● **Requirement**
Restate verbatim the span of lines below between the line with "change=spun; old=appareil photo/bleu;" and the line with "change=missing; old=pinceau/gris; first_place=604,520,146,92", including those two lines, and only that span.

═══ Records for this task ═══

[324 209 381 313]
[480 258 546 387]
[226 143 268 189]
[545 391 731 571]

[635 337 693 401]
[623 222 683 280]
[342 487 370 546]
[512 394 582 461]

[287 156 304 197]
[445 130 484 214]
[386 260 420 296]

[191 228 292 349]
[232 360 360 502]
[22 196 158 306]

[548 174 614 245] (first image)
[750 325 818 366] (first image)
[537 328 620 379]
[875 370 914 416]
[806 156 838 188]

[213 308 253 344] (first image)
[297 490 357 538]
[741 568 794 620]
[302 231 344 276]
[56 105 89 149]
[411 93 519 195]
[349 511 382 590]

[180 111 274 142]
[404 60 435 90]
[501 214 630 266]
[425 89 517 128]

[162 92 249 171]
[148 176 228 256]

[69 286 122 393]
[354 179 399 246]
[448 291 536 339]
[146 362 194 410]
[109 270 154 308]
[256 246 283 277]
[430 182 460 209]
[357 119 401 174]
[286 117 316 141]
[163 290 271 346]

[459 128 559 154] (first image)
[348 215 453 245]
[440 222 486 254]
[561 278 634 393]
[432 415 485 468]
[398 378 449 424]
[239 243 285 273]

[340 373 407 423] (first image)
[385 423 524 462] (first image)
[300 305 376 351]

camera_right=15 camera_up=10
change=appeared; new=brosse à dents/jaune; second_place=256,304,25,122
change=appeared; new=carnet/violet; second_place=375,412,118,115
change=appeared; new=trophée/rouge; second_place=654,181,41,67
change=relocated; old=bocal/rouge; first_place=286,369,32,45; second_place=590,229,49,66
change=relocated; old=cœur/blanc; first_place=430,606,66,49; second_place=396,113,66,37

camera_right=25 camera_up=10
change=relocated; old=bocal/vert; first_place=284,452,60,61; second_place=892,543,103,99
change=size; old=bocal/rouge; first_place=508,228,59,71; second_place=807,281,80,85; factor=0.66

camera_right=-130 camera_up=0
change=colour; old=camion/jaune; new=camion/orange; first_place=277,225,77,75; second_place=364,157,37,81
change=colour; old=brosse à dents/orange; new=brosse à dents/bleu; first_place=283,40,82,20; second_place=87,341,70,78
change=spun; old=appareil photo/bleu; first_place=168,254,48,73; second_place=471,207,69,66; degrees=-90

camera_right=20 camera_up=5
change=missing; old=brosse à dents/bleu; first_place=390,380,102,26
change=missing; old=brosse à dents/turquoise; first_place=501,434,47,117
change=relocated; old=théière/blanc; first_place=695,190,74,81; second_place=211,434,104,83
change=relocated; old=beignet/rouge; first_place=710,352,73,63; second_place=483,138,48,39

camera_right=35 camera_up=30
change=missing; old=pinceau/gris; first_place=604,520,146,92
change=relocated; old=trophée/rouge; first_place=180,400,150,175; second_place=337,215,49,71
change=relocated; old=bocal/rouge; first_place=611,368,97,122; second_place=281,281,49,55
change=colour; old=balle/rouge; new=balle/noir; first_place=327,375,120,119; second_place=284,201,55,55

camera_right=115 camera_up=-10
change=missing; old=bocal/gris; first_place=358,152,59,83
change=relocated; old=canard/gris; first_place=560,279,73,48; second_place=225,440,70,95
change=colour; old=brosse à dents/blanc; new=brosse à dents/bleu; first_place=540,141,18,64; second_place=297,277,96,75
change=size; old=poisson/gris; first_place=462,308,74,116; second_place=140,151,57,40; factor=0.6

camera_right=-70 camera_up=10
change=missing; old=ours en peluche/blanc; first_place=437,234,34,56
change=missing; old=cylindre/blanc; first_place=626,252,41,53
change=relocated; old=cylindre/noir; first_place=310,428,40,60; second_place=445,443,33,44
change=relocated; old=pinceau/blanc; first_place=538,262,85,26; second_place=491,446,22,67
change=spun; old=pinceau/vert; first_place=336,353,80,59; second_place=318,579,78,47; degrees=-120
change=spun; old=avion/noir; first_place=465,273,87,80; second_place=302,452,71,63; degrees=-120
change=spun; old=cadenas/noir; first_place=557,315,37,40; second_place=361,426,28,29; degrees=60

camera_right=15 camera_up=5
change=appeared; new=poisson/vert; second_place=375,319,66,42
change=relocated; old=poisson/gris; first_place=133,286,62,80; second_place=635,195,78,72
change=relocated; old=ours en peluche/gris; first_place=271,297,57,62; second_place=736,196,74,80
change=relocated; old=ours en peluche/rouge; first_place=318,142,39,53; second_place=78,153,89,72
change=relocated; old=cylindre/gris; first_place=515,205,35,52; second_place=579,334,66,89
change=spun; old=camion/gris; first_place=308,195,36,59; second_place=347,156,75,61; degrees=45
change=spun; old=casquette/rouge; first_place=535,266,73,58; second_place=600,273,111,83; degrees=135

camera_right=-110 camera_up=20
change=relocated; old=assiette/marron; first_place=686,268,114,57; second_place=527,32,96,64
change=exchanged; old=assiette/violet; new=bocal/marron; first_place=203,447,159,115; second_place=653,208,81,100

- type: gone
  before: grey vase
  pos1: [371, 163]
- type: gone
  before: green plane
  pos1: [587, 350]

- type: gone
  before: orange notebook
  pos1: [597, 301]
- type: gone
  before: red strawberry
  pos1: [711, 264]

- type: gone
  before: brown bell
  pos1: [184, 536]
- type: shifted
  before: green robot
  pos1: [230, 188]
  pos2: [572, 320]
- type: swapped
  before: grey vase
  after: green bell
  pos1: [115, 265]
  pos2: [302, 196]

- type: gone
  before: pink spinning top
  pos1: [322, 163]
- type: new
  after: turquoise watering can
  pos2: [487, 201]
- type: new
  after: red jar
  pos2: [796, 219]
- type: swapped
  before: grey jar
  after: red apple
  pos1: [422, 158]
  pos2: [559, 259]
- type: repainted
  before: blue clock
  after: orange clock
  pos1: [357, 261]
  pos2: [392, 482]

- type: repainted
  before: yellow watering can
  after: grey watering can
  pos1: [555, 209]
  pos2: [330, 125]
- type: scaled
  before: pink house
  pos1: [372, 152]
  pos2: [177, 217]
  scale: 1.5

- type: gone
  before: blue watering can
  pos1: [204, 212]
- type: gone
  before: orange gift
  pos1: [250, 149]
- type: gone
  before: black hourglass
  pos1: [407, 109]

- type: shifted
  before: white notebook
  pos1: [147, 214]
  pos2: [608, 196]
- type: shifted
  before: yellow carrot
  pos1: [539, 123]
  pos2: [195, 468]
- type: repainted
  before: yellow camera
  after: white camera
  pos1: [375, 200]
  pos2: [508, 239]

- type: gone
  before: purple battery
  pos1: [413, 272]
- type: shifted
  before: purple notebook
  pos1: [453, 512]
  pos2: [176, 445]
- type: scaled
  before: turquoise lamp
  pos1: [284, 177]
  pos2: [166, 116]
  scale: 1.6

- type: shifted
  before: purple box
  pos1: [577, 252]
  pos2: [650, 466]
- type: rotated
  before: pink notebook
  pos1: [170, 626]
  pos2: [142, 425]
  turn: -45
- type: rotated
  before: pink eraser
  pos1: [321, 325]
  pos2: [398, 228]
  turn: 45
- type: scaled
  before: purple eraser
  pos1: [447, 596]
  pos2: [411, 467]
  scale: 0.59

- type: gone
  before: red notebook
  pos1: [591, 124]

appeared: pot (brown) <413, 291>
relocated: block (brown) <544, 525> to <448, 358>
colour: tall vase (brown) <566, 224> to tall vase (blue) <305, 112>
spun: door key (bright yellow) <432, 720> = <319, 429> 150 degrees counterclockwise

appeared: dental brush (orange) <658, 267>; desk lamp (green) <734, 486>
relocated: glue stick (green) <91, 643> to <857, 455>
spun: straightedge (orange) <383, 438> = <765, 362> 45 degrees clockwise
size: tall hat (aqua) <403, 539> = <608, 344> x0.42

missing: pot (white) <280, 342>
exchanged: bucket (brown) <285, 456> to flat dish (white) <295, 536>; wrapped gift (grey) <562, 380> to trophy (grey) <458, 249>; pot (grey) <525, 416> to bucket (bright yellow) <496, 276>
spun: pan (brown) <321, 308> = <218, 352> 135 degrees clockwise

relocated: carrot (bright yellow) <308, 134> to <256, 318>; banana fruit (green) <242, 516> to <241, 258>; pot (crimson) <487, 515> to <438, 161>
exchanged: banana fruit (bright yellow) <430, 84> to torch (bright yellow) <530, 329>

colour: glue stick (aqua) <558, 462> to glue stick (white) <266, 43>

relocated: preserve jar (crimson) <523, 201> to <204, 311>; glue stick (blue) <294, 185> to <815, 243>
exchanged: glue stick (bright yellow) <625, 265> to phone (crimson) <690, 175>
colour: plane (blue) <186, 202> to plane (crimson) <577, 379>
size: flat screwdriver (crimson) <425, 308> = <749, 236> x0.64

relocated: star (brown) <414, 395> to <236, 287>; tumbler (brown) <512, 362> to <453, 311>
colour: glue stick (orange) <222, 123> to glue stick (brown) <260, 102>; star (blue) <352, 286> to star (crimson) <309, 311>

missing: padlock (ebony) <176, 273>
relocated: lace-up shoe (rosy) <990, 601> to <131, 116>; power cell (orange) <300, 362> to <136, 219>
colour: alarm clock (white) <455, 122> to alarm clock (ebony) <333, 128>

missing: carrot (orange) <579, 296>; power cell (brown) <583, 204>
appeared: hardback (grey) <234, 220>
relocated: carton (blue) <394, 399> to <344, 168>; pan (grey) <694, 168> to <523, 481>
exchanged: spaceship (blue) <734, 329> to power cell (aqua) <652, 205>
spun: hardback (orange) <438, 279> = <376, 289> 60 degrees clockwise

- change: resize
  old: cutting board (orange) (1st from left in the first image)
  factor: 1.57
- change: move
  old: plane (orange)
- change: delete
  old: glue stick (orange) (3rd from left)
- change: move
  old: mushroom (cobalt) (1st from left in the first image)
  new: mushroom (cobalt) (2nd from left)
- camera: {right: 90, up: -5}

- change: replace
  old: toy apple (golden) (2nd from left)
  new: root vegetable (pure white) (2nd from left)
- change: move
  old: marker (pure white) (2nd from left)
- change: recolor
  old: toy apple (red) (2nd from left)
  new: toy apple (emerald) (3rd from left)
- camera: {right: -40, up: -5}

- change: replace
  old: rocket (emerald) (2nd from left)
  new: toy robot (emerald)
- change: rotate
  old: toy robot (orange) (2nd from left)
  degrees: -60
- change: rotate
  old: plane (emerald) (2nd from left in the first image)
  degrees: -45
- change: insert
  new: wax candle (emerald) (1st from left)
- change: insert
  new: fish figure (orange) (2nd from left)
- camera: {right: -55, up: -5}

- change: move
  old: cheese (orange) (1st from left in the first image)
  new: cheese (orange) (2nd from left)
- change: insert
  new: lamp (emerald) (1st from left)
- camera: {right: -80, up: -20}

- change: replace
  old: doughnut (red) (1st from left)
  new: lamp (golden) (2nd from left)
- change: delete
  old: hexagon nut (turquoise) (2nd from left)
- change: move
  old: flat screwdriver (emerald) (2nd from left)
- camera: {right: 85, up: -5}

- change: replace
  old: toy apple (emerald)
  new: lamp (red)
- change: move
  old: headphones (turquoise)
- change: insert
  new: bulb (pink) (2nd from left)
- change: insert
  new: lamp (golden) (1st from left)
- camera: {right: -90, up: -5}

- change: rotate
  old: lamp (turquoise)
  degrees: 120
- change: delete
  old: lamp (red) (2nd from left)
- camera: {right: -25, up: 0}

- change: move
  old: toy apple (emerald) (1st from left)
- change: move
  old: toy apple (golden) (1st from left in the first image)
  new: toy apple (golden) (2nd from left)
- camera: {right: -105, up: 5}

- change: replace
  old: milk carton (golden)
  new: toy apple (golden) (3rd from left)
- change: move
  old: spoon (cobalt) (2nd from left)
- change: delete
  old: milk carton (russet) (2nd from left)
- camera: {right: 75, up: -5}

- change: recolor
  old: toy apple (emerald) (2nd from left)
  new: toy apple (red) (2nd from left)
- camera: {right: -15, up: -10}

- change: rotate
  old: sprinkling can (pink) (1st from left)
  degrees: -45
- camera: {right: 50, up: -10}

═══

● **Completed exercise**
change=spun; old=appareil photo/bleu; first_place=168,254,48,73; second_place=471,207,69,66; degrees=-90

camera_right=20 camera_up=5
change=missing; old=brosse à dents/bleu; first_place=390,380,102,26
change=missing; old=brosse à dents/turquoise; first_place=501,434,47,117
change=relocated; old=théière/blanc; first_place=695,190,74,81; second_place=211,434,104,83
change=relocated; old=beignet/rouge; first_place=710,352,73,63; second_place=483,138,48,39

camera_right=35 camera_up=30
change=missing; old=pinceau/gris; first_place=604,520,146,92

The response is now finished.